What to do: Copy the stretch of the records below from the line that contains "orange arrow: moved 6 px down" through the line that contains "red line: moved 3", with both of those lines included. Leave the pictures out of your answer.

··· Exercise materials ···

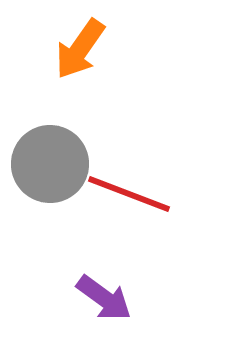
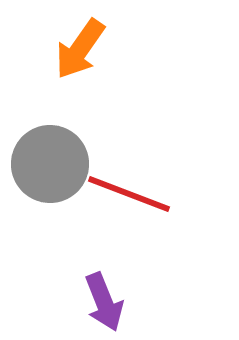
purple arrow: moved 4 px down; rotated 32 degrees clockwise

···
··· Exercise materials ···

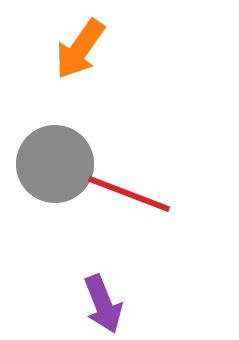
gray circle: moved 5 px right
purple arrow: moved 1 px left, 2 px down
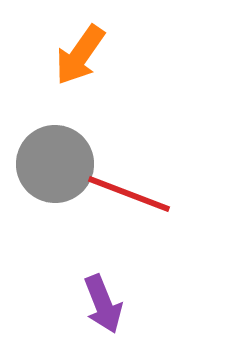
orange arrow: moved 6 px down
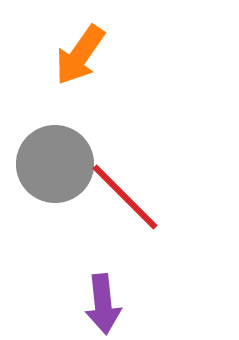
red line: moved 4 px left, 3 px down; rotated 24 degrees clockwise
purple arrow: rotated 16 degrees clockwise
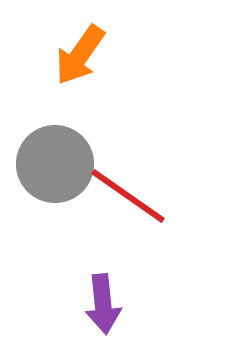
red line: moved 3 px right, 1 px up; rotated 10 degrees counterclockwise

···

Solution to this problem:
orange arrow: moved 6 px down
red line: moved 4 px left, 3 px down; rotated 24 degrees clockwise
purple arrow: rotated 16 degrees clockwise
red line: moved 3 px right, 1 px up; rotated 10 degrees counterclockwise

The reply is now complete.